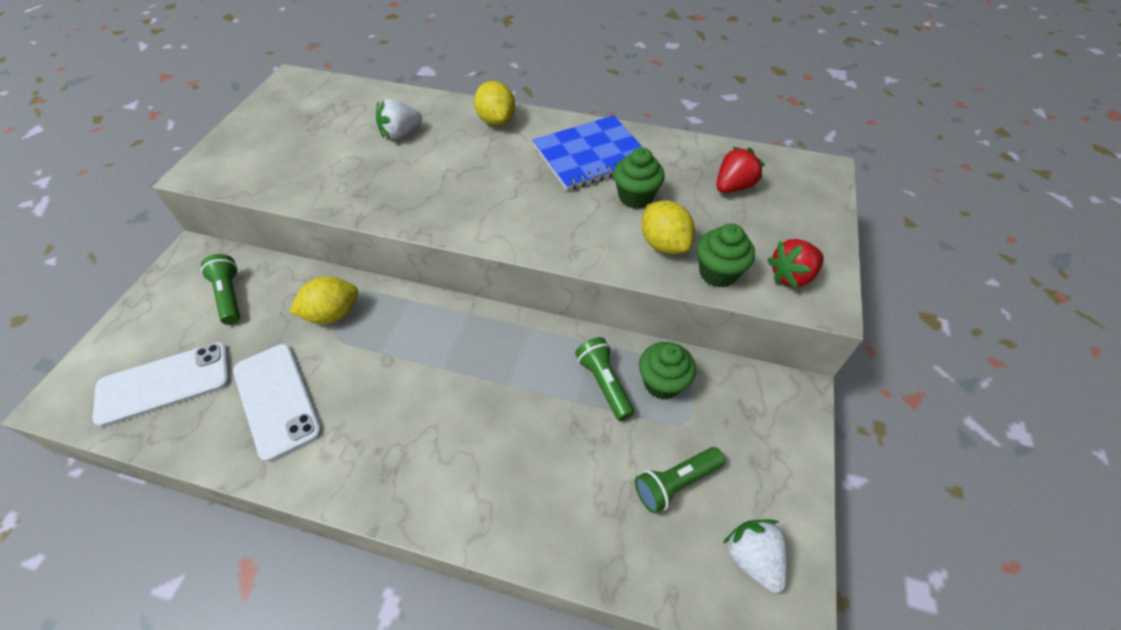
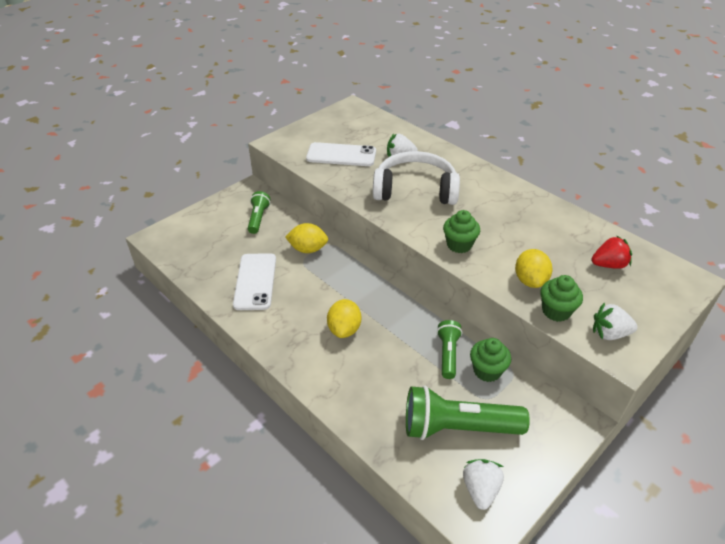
camera: 30 degrees right, 10 degrees down
white phone [93,342,230,427] -> white phone moved to [306,142,376,166]
yellow lemon [474,81,515,126] -> yellow lemon moved to [327,299,361,338]
blue notebook [532,115,643,191] -> none
green cupcake [613,148,665,209] -> green cupcake moved to [443,210,480,253]
green flashlight [635,447,725,514] -> green flashlight [406,386,530,440], size x1.81
red strawberry [767,239,824,289] -> white strawberry [593,303,638,340]
none -> white headphones [373,151,460,205]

:: Required work ::
Since the listing holds pictures, return everything else in it exactly and omit those.

:: Finished exercise ::
camera: 30 degrees right, 10 degrees down
white phone [93,342,230,427] -> white phone moved to [306,142,376,166]
yellow lemon [474,81,515,126] -> yellow lemon moved to [327,299,361,338]
blue notebook [532,115,643,191] -> none
green cupcake [613,148,665,209] -> green cupcake moved to [443,210,480,253]
green flashlight [635,447,725,514] -> green flashlight [406,386,530,440], size x1.81
red strawberry [767,239,824,289] -> white strawberry [593,303,638,340]
none -> white headphones [373,151,460,205]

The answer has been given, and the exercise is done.